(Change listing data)
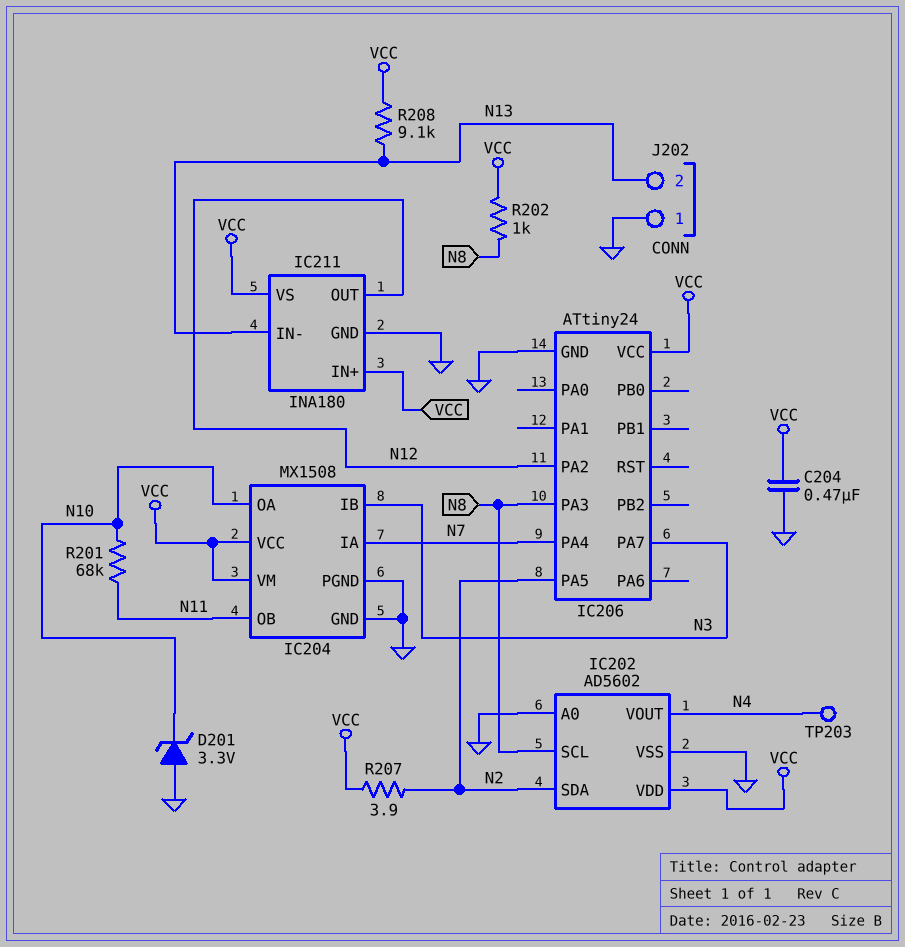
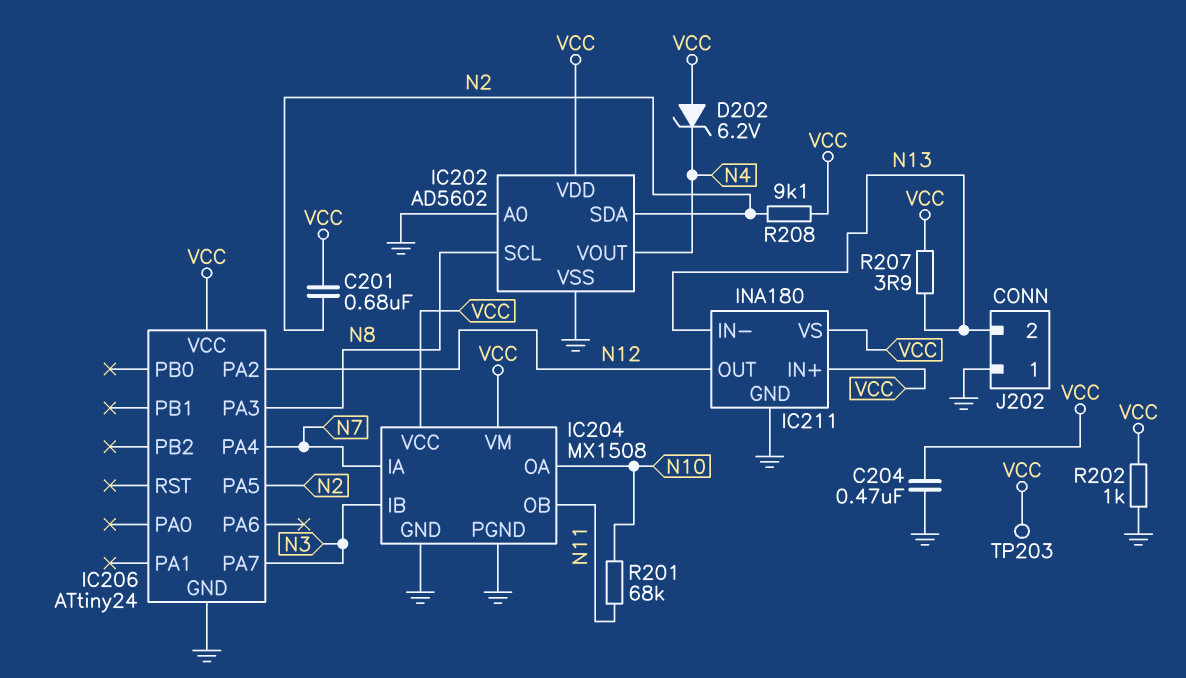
C201: none -> 680nF (N2, VCC)
D201: zener 3.3V (A GND, K N10) -> none
D202: none -> zener 6.2V (A VCC, K N4)
R202: 1k (N8, VCC) -> 1k (GND, VCC)
R207: 3.9 (N2, VCC) -> 3.9 (N13, VCC)
R208: 9.1k (N13, VCC) -> 9.1k (N2, VCC)
TP203: test point (N4) -> test point (VCC)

* **Try it**
Transcribe every line of the records exactly. Pictures do not belong in the copy.

* **Answer**
C201: none -> 680nF (N2, VCC)
D201: zener 3.3V (A GND, K N10) -> none
D202: none -> zener 6.2V (A VCC, K N4)
R202: 1k (N8, VCC) -> 1k (GND, VCC)
R207: 3.9 (N2, VCC) -> 3.9 (N13, VCC)
R208: 9.1k (N13, VCC) -> 9.1k (N2, VCC)
TP203: test point (N4) -> test point (VCC)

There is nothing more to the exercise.